**Records shown**
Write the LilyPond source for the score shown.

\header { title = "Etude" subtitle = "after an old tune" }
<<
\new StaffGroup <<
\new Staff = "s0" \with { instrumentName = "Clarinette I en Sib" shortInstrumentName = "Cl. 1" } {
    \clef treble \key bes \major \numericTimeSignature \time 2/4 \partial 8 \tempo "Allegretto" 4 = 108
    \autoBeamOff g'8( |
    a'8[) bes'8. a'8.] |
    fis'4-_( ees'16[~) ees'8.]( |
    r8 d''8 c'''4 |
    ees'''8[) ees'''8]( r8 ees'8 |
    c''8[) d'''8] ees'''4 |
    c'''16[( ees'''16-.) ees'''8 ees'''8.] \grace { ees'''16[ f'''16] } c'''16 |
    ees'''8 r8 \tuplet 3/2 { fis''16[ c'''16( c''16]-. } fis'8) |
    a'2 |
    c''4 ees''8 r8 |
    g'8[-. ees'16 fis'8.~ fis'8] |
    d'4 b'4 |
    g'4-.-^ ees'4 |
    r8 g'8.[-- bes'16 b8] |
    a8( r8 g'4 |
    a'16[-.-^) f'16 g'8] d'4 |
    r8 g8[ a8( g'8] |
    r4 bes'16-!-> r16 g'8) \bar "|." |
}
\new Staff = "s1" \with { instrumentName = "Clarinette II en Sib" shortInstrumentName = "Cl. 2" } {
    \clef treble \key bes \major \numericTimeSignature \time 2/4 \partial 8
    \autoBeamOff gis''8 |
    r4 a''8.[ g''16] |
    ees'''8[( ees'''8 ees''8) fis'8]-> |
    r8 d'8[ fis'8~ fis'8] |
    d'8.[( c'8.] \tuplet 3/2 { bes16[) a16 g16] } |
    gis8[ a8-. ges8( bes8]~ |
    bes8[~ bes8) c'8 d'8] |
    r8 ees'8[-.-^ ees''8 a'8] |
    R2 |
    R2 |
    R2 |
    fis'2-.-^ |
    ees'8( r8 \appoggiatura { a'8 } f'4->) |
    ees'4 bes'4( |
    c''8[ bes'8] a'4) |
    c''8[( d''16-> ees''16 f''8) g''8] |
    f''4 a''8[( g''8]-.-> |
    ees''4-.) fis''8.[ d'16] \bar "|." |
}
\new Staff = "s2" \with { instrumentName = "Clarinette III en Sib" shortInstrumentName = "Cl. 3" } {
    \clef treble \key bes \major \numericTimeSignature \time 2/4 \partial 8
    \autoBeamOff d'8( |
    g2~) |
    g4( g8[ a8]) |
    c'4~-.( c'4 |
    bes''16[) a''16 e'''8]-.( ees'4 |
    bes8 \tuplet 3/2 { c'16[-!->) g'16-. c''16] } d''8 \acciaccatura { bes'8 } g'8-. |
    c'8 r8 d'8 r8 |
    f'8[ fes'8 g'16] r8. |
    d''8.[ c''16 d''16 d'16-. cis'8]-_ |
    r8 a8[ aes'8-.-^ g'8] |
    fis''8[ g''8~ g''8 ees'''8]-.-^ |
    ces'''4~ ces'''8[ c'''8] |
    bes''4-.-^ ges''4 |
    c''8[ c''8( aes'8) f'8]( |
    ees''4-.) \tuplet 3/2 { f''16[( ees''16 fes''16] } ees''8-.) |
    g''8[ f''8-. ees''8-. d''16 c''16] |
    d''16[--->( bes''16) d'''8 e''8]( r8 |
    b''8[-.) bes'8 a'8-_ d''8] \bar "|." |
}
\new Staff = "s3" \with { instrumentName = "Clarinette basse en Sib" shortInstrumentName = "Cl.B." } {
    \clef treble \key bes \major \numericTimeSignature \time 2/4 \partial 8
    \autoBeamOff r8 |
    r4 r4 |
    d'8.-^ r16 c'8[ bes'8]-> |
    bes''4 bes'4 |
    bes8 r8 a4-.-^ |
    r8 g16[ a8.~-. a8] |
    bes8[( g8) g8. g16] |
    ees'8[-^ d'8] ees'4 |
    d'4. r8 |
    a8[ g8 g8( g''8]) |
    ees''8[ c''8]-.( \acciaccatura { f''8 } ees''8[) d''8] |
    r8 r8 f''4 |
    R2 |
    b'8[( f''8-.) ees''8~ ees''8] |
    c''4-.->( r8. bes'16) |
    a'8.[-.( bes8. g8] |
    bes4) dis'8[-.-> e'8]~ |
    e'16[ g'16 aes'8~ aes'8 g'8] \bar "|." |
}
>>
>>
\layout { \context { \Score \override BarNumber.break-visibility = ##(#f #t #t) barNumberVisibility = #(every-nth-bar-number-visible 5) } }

**What needs to be done**
Pull out each line above that includes the word "instrumentName", and copy those lines unchanged.

**Completed exercise**
\new Staff = "s0" \with { instrumentName = "Clarinette I en Sib" shortInstrumentName = "Cl. 1" } {
\new Staff = "s1" \with { instrumentName = "Clarinette II en Sib" shortInstrumentName = "Cl. 2" } {
\new Staff = "s2" \with { instrumentName = "Clarinette III en Sib" shortInstrumentName = "Cl. 3" } {
\new Staff = "s3" \with { instrumentName = "Clarinette basse en Sib" shortInstrumentName = "Cl.B." } {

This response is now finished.